> Goal of the exercise: What is needed is an exact copy of all the records.

Items from a dataset
====================

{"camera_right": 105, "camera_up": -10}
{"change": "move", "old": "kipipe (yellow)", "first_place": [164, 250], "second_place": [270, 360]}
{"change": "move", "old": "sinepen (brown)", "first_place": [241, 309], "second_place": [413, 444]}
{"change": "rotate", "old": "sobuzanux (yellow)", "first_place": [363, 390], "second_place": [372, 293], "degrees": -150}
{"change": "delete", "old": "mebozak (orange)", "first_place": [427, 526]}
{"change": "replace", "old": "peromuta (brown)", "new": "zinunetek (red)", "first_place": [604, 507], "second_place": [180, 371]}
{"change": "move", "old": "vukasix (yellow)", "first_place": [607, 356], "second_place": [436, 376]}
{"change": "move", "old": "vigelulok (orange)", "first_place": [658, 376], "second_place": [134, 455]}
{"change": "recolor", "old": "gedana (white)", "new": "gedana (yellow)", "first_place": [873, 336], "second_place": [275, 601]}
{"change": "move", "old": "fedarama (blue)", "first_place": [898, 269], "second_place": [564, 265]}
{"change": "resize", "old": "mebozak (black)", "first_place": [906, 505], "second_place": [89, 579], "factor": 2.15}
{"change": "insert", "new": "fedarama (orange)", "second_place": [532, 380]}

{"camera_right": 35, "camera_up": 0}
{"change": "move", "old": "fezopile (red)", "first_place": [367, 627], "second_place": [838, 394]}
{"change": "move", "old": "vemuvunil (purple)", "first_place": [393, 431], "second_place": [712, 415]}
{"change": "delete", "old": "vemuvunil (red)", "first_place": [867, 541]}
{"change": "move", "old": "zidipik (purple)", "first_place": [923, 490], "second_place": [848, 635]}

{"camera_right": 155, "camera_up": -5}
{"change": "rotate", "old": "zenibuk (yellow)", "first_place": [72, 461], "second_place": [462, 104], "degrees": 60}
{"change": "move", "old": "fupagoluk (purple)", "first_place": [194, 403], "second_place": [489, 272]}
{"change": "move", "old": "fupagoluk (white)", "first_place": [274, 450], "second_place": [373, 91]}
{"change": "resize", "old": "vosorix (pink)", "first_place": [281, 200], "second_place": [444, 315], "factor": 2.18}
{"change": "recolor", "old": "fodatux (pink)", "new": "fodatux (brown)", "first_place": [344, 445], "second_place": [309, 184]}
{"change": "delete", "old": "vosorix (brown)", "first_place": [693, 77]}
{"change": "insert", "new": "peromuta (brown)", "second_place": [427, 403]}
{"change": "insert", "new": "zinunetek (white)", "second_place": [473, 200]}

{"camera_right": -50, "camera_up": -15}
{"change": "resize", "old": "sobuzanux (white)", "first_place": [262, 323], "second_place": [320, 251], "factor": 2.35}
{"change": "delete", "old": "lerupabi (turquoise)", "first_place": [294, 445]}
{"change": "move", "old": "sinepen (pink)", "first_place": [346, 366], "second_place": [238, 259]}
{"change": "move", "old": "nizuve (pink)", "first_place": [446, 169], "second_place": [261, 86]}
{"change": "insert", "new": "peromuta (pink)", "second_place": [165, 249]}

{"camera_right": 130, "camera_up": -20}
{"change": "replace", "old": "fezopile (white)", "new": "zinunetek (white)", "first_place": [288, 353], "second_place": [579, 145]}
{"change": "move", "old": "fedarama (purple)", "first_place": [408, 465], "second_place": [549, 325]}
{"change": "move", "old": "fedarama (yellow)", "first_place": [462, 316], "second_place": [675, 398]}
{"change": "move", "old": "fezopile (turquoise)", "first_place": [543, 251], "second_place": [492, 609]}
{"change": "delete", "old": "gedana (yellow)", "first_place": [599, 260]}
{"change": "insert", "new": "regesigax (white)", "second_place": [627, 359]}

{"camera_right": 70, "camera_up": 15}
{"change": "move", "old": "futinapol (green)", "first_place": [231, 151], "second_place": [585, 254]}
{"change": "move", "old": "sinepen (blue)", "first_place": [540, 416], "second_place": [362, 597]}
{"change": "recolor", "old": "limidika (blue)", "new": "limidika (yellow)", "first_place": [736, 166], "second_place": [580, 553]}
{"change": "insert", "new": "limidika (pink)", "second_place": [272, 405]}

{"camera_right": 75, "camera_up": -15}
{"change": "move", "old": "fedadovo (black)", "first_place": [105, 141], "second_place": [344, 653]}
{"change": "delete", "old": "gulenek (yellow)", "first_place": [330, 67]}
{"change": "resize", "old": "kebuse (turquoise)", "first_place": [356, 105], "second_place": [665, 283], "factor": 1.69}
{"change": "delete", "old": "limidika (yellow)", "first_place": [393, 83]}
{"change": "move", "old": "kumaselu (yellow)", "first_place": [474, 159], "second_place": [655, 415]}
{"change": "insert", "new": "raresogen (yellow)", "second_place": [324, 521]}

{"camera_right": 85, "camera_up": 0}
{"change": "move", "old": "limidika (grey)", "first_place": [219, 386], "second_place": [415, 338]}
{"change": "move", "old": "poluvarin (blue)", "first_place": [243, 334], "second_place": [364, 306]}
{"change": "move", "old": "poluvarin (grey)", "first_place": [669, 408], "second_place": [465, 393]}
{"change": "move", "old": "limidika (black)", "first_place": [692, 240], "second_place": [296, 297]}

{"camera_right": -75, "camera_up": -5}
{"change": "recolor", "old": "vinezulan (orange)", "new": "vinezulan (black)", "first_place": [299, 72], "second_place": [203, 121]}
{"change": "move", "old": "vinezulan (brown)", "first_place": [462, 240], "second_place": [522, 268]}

====================

> Output:
{"camera_right": 105, "camera_up": -10}
{"change": "move", "old": "kipipe (yellow)", "first_place": [164, 250], "second_place": [270, 360]}
{"change": "move", "old": "sinepen (brown)", "first_place": [241, 309], "second_place": [413, 444]}
{"change": "rotate", "old": "sobuzanux (yellow)", "first_place": [363, 390], "second_place": [372, 293], "degrees": -150}
{"change": "delete", "old": "mebozak (orange)", "first_place": [427, 526]}
{"change": "replace", "old": "peromuta (brown)", "new": "zinunetek (red)", "first_place": [604, 507], "second_place": [180, 371]}
{"change": "move", "old": "vukasix (yellow)", "first_place": [607, 356], "second_place": [436, 376]}
{"change": "move", "old": "vigelulok (orange)", "first_place": [658, 376], "second_place": [134, 455]}
{"change": "recolor", "old": "gedana (white)", "new": "gedana (yellow)", "first_place": [873, 336], "second_place": [275, 601]}
{"change": "move", "old": "fedarama (blue)", "first_place": [898, 269], "second_place": [564, 265]}
{"change": "resize", "old": "mebozak (black)", "first_place": [906, 505], "second_place": [89, 579], "factor": 2.15}
{"change": "insert", "new": "fedarama (orange)", "second_place": [532, 380]}

{"camera_right": 35, "camera_up": 0}
{"change": "move", "old": "fezopile (red)", "first_place": [367, 627], "second_place": [838, 394]}
{"change": "move", "old": "vemuvunil (purple)", "first_place": [393, 431], "second_place": [712, 415]}
{"change": "delete", "old": "vemuvunil (red)", "first_place": [867, 541]}
{"change": "move", "old": "zidipik (purple)", "first_place": [923, 490], "second_place": [848, 635]}

{"camera_right": 155, "camera_up": -5}
{"change": "rotate", "old": "zenibuk (yellow)", "first_place": [72, 461], "second_place": [462, 104], "degrees": 60}
{"change": "move", "old": "fupagoluk (purple)", "first_place": [194, 403], "second_place": [489, 272]}
{"change": "move", "old": "fupagoluk (white)", "first_place": [274, 450], "second_place": [373, 91]}
{"change": "resize", "old": "vosorix (pink)", "first_place": [281, 200], "second_place": [444, 315], "factor": 2.18}
{"change": "recolor", "old": "fodatux (pink)", "new": "fodatux (brown)", "first_place": [344, 445], "second_place": [309, 184]}
{"change": "delete", "old": "vosorix (brown)", "first_place": [693, 77]}
{"change": "insert", "new": "peromuta (brown)", "second_place": [427, 403]}
{"change": "insert", "new": "zinunetek (white)", "second_place": [473, 200]}

{"camera_right": -50, "camera_up": -15}
{"change": "resize", "old": "sobuzanux (white)", "first_place": [262, 323], "second_place": [320, 251], "factor": 2.35}
{"change": "delete", "old": "lerupabi (turquoise)", "first_place": [294, 445]}
{"change": "move", "old": "sinepen (pink)", "first_place": [346, 366], "second_place": [238, 259]}
{"change": "move", "old": "nizuve (pink)", "first_place": [446, 169], "second_place": [261, 86]}
{"change": "insert", "new": "peromuta (pink)", "second_place": [165, 249]}

{"camera_right": 130, "camera_up": -20}
{"change": "replace", "old": "fezopile (white)", "new": "zinunetek (white)", "first_place": [288, 353], "second_place": [579, 145]}
{"change": "move", "old": "fedarama (purple)", "first_place": [408, 465], "second_place": [549, 325]}
{"change": "move", "old": "fedarama (yellow)", "first_place": [462, 316], "second_place": [675, 398]}
{"change": "move", "old": "fezopile (turquoise)", "first_place": [543, 251], "second_place": [492, 609]}
{"change": "delete", "old": "gedana (yellow)", "first_place": [599, 260]}
{"change": "insert", "new": "regesigax (white)", "second_place": [627, 359]}

{"camera_right": 70, "camera_up": 15}
{"change": "move", "old": "futinapol (green)", "first_place": [231, 151], "second_place": [585, 254]}
{"change": "move", "old": "sinepen (blue)", "first_place": [540, 416], "second_place": [362, 597]}
{"change": "recolor", "old": "limidika (blue)", "new": "limidika (yellow)", "first_place": [736, 166], "second_place": [580, 553]}
{"change": "insert", "new": "limidika (pink)", "second_place": [272, 405]}

{"camera_right": 75, "camera_up": -15}
{"change": "move", "old": "fedadovo (black)", "first_place": [105, 141], "second_place": [344, 653]}
{"change": "delete", "old": "gulenek (yellow)", "first_place": [330, 67]}
{"change": "resize", "old": "kebuse (turquoise)", "first_place": [356, 105], "second_place": [665, 283], "factor": 1.69}
{"change": "delete", "old": "limidika (yellow)", "first_place": [393, 83]}
{"change": "move", "old": "kumaselu (yellow)", "first_place": [474, 159], "second_place": [655, 415]}
{"change": "insert", "new": "raresogen (yellow)", "second_place": [324, 521]}

{"camera_right": 85, "camera_up": 0}
{"change": "move", "old": "limidika (grey)", "first_place": [219, 386], "second_place": [415, 338]}
{"change": "move", "old": "poluvarin (blue)", "first_place": [243, 334], "second_place": [364, 306]}
{"change": "move", "old": "poluvarin (grey)", "first_place": [669, 408], "second_place": [465, 393]}
{"change": "move", "old": "limidika (black)", "first_place": [692, 240], "second_place": [296, 297]}

{"camera_right": -75, "camera_up": -5}
{"change": "recolor", "old": "vinezulan (orange)", "new": "vinezulan (black)", "first_place": [299, 72], "second_place": [203, 121]}
{"change": "move", "old": "vinezulan (brown)", "first_place": [462, 240], "second_place": [522, 268]}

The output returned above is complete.